- ACTIVITY
Nothing in the data should change when you return it, but leave the pictures out.

- MATERIAL FOR THIS TASK
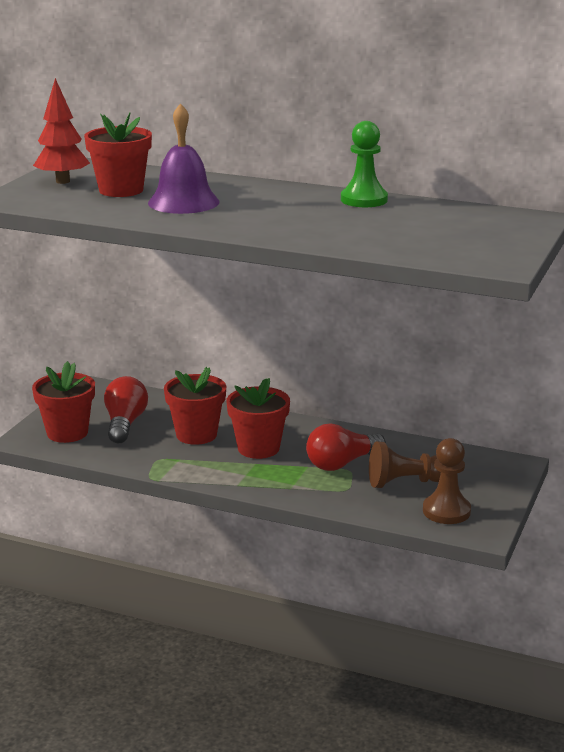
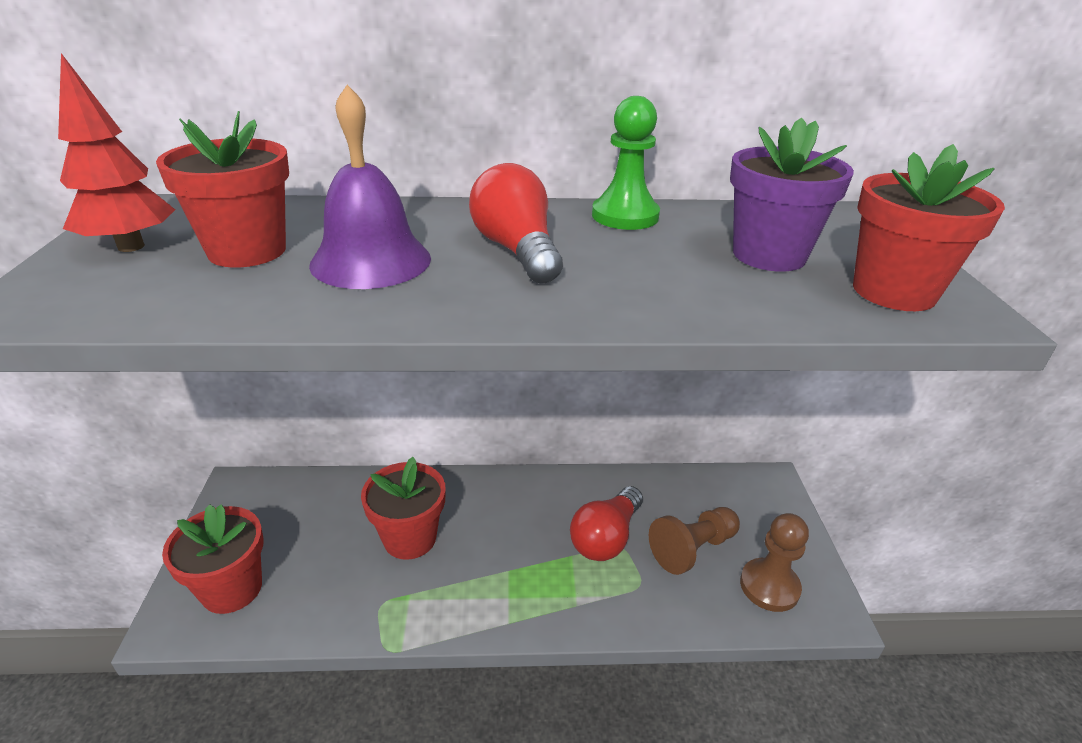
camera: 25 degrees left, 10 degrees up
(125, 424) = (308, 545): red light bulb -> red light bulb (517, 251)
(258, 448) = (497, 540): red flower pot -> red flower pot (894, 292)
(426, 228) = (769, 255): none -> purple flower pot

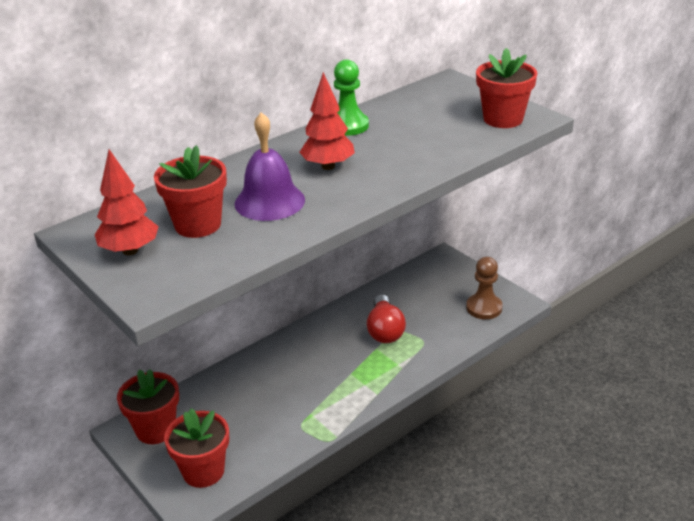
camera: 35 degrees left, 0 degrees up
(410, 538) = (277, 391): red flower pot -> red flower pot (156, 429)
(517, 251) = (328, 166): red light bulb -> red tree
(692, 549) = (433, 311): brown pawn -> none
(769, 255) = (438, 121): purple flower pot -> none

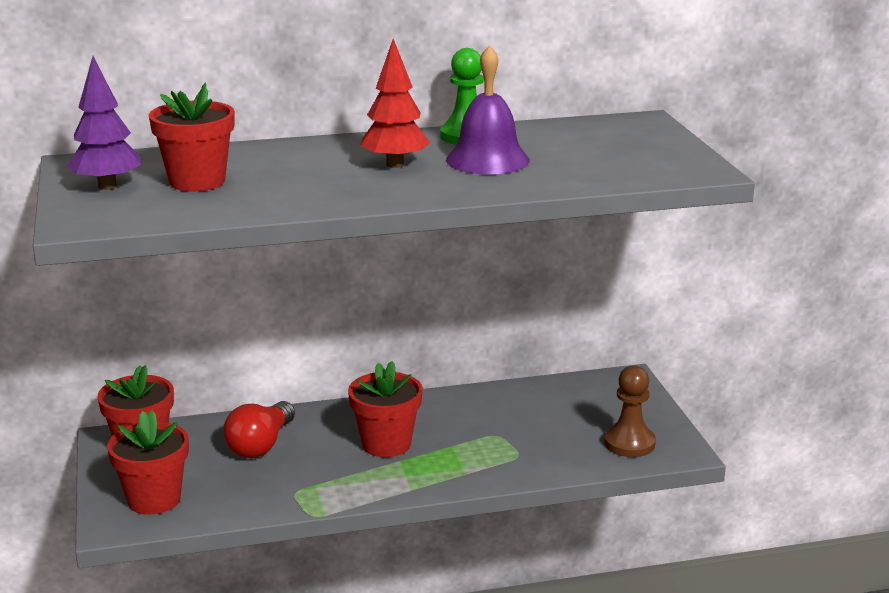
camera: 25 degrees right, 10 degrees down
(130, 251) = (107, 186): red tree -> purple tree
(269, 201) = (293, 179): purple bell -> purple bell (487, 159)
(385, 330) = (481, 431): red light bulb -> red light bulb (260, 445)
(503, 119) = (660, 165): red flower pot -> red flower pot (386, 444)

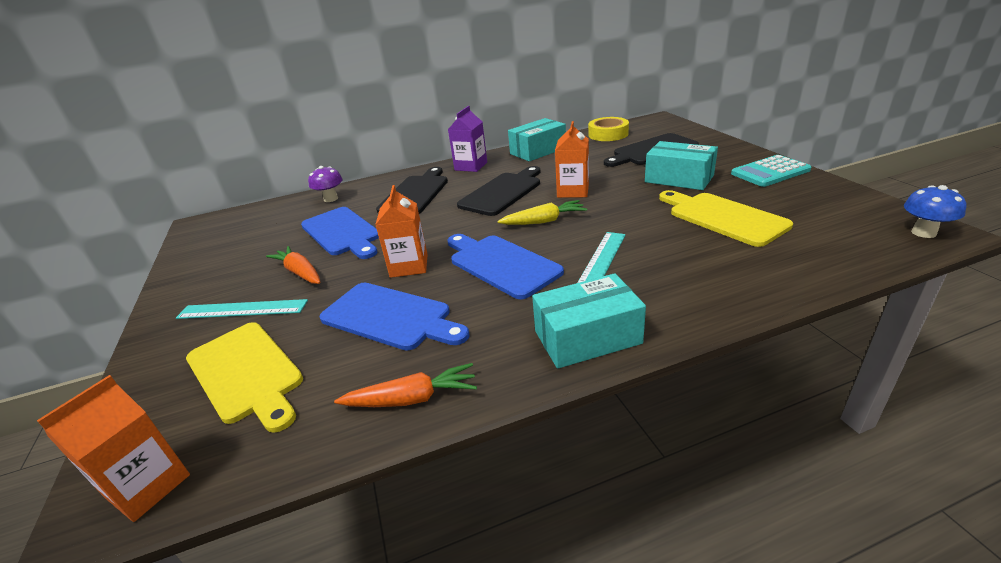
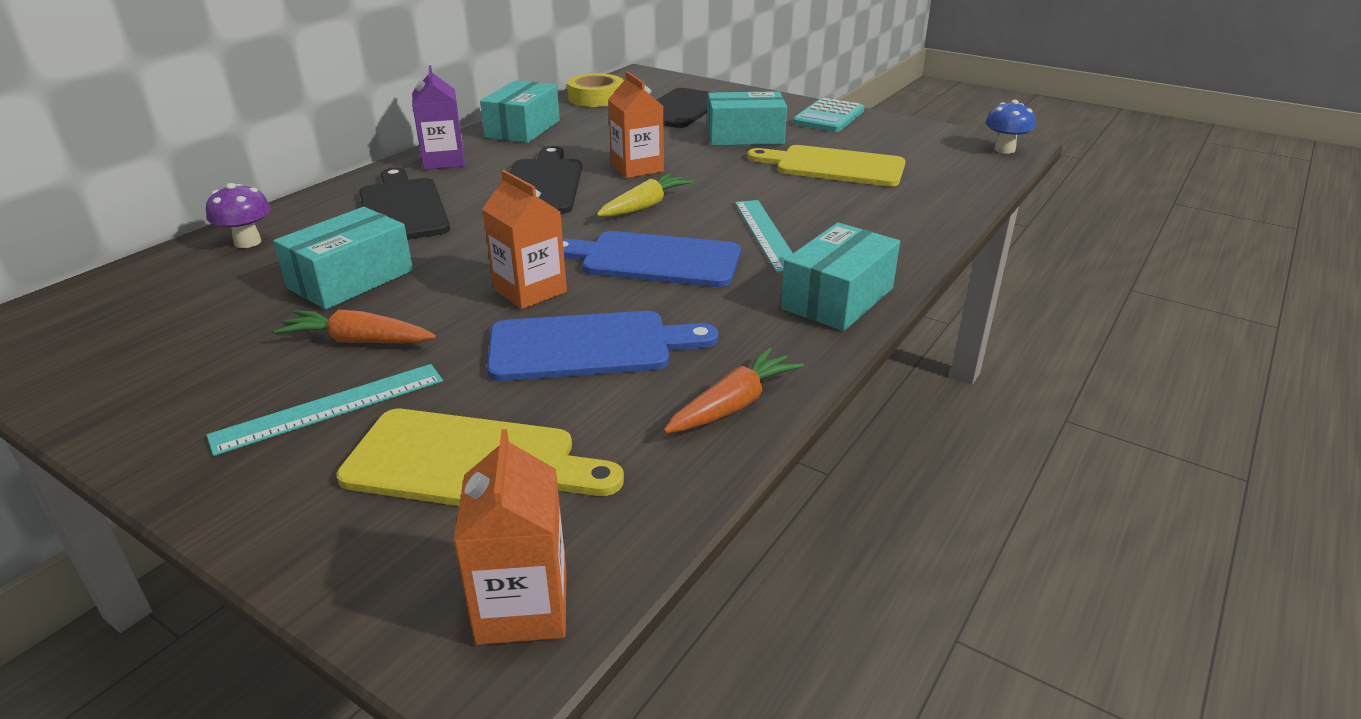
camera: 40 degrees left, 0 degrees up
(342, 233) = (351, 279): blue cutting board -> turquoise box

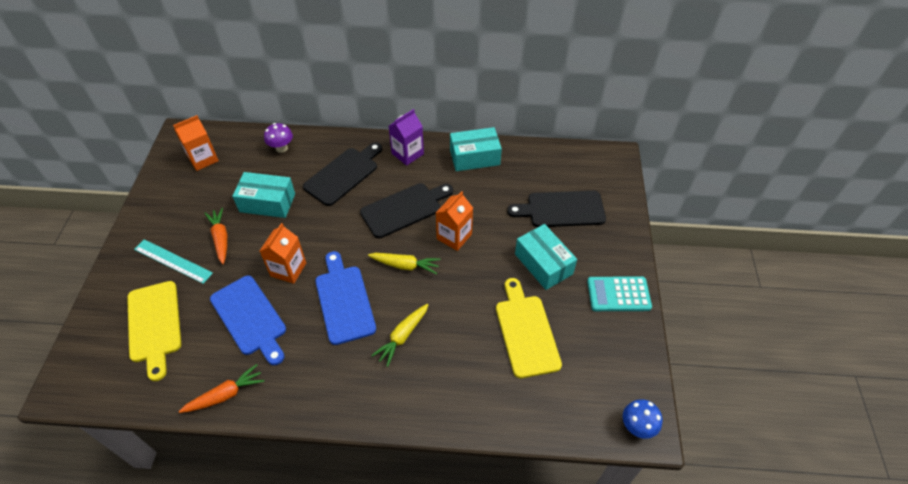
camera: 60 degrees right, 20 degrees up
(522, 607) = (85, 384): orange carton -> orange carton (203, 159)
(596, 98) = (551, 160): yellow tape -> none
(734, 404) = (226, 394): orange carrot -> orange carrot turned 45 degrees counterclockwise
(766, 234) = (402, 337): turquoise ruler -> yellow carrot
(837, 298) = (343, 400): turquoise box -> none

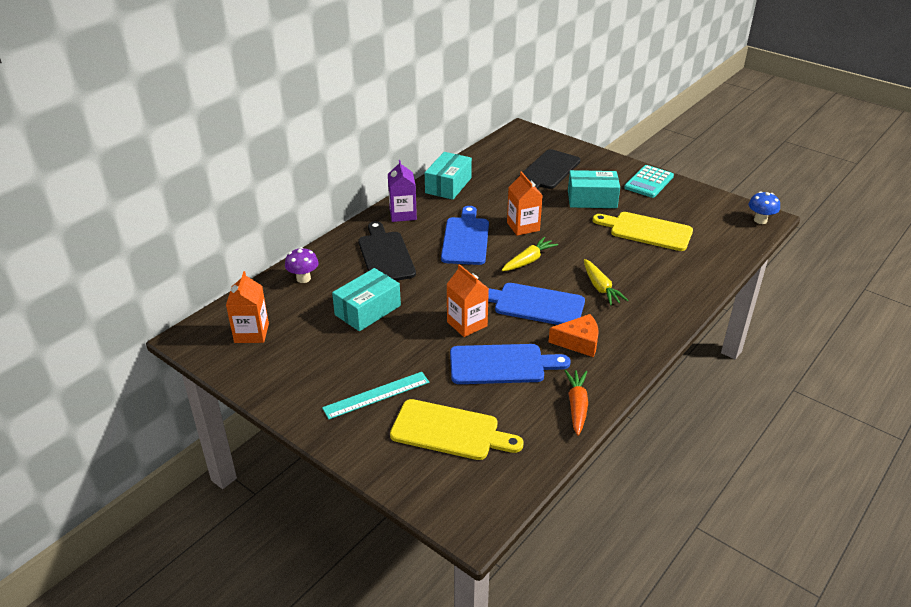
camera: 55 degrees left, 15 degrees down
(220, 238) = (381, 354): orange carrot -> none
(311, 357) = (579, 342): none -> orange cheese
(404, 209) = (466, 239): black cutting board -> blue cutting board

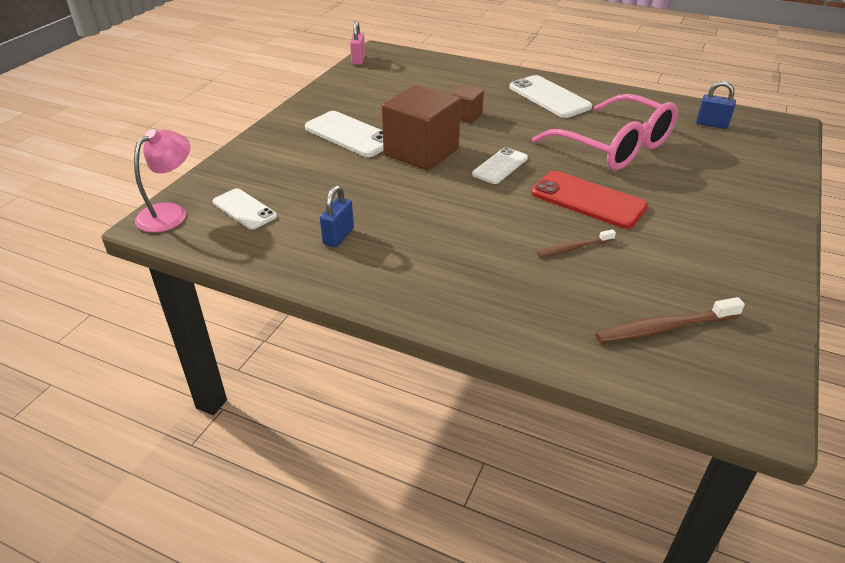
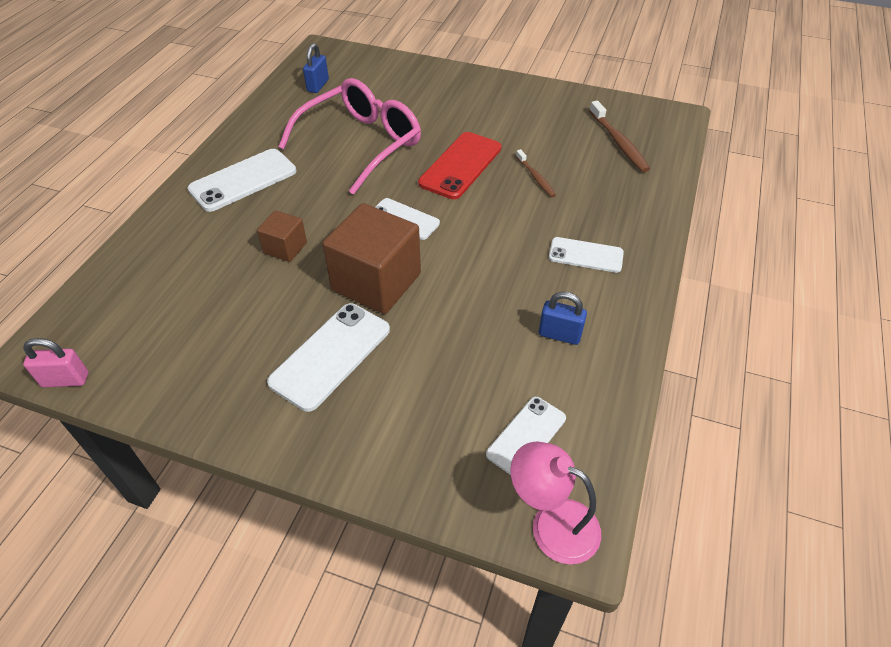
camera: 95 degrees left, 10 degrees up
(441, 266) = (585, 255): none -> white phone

- SOLUTION TO THE PROBLEM
camera: 25 degrees left, 10 degrees up
(125, 424) = (308, 545): red light bulb -> red light bulb (517, 251)
(258, 448) = (497, 540): red flower pot -> red flower pot (894, 292)
(426, 228) = (769, 255): none -> purple flower pot

camera: 35 degrees left, 0 degrees up
(410, 538) = (277, 391): red flower pot -> red flower pot (156, 429)
(517, 251) = (328, 166): red light bulb -> red tree
(692, 549) = (433, 311): brown pawn -> none
(769, 255) = (438, 121): purple flower pot -> none

camera: 25 degrees right, 10 degrees down
(130, 251) = (107, 186): red tree -> purple tree
(269, 201) = (293, 179): purple bell -> purple bell (487, 159)
(385, 330) = (481, 431): red light bulb -> red light bulb (260, 445)
(503, 119) = (660, 165): red flower pot -> red flower pot (386, 444)

camera: 40 degrees left, 0 degrees up
(342, 233) = (351, 279): blue cutting board -> turquoise box

camera: 60 degrees right, 20 degrees up
(522, 607) = (85, 384): orange carton -> orange carton (203, 159)
(596, 98) = (551, 160): yellow tape -> none
(734, 404) = (226, 394): orange carrot -> orange carrot turned 45 degrees counterclockwise
(766, 234) = (402, 337): turquoise ruler -> yellow carrot
(837, 298) = (343, 400): turquoise box -> none

camera: 55 degrees left, 15 degrees down
(220, 238) = (381, 354): orange carrot -> none
(311, 357) = (579, 342): none -> orange cheese
(404, 209) = (466, 239): black cutting board -> blue cutting board

camera: 95 degrees left, 10 degrees up
(441, 266) = (585, 255): none -> white phone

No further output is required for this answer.